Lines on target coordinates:
************

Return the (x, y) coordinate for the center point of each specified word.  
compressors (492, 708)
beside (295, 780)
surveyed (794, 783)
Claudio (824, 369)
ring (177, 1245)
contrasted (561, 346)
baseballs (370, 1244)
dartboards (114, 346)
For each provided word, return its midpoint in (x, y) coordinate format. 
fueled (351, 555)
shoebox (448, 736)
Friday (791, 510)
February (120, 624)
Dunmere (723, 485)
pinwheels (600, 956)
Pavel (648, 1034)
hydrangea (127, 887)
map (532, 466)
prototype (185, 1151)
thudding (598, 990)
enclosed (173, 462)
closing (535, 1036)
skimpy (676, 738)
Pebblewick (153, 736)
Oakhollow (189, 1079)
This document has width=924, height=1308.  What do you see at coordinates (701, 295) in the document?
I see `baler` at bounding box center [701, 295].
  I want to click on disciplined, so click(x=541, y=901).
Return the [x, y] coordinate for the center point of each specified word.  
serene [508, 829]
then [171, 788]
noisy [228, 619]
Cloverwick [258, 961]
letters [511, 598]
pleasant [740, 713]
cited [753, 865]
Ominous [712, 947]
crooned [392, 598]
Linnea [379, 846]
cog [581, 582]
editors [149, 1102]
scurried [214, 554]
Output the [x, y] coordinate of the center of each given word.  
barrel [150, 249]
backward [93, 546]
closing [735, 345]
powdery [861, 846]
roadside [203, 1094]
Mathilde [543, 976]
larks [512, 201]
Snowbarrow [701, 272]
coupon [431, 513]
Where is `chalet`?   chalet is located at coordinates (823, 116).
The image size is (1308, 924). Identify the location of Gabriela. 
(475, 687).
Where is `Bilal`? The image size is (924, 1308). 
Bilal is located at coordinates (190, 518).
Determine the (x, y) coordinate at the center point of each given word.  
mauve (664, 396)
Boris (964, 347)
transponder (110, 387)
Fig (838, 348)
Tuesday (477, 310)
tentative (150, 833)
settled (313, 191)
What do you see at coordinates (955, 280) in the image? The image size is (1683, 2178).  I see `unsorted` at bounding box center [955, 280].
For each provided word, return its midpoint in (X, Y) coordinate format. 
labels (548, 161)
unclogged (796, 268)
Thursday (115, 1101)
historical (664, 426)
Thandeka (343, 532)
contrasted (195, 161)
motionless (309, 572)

************

GOAL - Copy out everything from the first line down to the line with "shoebox (448, 736)", both included and with the requests kept. Shift every coordinate value up by 87.

COMPLETED EXERCISE -
Return the (x, y) coordinate for the center point of each specified word.  
compressors (579, 795)
beside (382, 867)
surveyed (881, 870)
Claudio (911, 456)
ring (264, 1332)
contrasted (648, 433)
baseballs (457, 1331)
dartboards (201, 433)
For each provided word, return its midpoint in (x, y) coordinate format. 
fueled (438, 642)
shoebox (535, 823)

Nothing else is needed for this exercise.